• What you are asked to do: Reproduce the listing below exactly, from its first line down to and including the line with "V1: AC 6V (-9V, NET2) -> AC 6V (GND, NET2)".

• Recorded data:
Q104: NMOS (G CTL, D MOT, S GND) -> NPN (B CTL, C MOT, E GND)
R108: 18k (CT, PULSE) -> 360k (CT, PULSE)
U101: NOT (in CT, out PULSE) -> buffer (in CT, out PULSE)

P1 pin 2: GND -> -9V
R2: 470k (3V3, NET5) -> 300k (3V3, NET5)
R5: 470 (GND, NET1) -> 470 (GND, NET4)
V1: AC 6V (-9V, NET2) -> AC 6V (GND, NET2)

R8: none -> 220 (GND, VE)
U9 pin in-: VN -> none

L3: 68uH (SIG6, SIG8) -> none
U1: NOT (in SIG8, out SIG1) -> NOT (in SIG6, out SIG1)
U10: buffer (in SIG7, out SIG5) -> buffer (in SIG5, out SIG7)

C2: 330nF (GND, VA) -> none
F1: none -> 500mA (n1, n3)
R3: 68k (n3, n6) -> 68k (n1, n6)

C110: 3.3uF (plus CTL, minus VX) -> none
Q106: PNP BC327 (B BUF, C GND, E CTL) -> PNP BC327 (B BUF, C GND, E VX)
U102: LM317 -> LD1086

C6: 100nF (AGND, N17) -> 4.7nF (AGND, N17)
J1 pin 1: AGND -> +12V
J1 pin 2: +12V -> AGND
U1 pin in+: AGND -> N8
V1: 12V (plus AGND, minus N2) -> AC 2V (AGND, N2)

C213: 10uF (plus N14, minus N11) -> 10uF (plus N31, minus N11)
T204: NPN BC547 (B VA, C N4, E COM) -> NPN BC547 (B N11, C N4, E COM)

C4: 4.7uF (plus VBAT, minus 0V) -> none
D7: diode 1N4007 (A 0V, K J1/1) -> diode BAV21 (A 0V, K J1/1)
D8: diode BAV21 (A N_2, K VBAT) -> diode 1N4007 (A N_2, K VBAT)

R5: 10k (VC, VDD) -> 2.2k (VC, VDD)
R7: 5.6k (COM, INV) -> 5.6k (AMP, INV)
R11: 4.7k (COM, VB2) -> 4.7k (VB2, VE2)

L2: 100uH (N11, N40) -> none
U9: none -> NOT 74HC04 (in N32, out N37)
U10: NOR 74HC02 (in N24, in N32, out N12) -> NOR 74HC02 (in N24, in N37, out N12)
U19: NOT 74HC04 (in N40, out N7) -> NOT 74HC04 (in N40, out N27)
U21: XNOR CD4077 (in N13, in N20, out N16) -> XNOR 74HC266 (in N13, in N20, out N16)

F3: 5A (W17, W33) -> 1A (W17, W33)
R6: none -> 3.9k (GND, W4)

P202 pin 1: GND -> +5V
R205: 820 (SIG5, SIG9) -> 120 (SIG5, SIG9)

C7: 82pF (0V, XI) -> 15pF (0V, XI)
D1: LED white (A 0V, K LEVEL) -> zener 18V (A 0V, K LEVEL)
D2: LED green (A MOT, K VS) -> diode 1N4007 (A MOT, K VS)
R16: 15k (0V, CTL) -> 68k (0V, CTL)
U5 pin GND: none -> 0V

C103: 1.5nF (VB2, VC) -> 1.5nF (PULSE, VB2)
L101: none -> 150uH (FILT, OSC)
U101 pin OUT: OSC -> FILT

• Exercise result:
Q104: NMOS (G CTL, D MOT, S GND) -> NPN (B CTL, C MOT, E GND)
R108: 18k (CT, PULSE) -> 360k (CT, PULSE)
U101: NOT (in CT, out PULSE) -> buffer (in CT, out PULSE)

P1 pin 2: GND -> -9V
R2: 470k (3V3, NET5) -> 300k (3V3, NET5)
R5: 470 (GND, NET1) -> 470 (GND, NET4)
V1: AC 6V (-9V, NET2) -> AC 6V (GND, NET2)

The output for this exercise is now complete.